(Object state comparisons)

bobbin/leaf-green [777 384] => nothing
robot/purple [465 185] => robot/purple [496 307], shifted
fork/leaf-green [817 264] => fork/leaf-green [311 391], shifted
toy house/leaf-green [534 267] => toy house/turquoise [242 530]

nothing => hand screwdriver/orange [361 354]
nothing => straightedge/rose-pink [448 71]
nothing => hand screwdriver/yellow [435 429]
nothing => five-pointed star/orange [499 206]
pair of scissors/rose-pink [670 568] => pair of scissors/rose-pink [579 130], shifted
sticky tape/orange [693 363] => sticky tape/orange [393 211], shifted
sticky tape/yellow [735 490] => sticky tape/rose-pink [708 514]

(What the task requires)
Retype all the data, changing nothing.

(Task response)
bobbin/leaf-green [777 384] => nothing
robot/purple [465 185] => robot/purple [496 307], shifted
fork/leaf-green [817 264] => fork/leaf-green [311 391], shifted
toy house/leaf-green [534 267] => toy house/turquoise [242 530]

nothing => hand screwdriver/orange [361 354]
nothing => straightedge/rose-pink [448 71]
nothing => hand screwdriver/yellow [435 429]
nothing => five-pointed star/orange [499 206]
pair of scissors/rose-pink [670 568] => pair of scissors/rose-pink [579 130], shifted
sticky tape/orange [693 363] => sticky tape/orange [393 211], shifted
sticky tape/yellow [735 490] => sticky tape/rose-pink [708 514]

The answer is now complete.